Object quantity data
★ ★ ★
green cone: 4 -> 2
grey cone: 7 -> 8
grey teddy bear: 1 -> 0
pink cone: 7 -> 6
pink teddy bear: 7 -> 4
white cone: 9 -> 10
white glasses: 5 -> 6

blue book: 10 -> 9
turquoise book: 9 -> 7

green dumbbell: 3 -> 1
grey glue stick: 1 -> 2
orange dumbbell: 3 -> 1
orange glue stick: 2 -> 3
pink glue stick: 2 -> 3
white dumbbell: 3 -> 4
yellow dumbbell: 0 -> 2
★ ★ ★
* _Exercise objective_: An exact copy is needed of the lines from the one containing "pink teddy bear: 7 -> 4" through the end of the records.

* _Solution for this task_:
pink teddy bear: 7 -> 4
white cone: 9 -> 10
white glasses: 5 -> 6

blue book: 10 -> 9
turquoise book: 9 -> 7

green dumbbell: 3 -> 1
grey glue stick: 1 -> 2
orange dumbbell: 3 -> 1
orange glue stick: 2 -> 3
pink glue stick: 2 -> 3
white dumbbell: 3 -> 4
yellow dumbbell: 0 -> 2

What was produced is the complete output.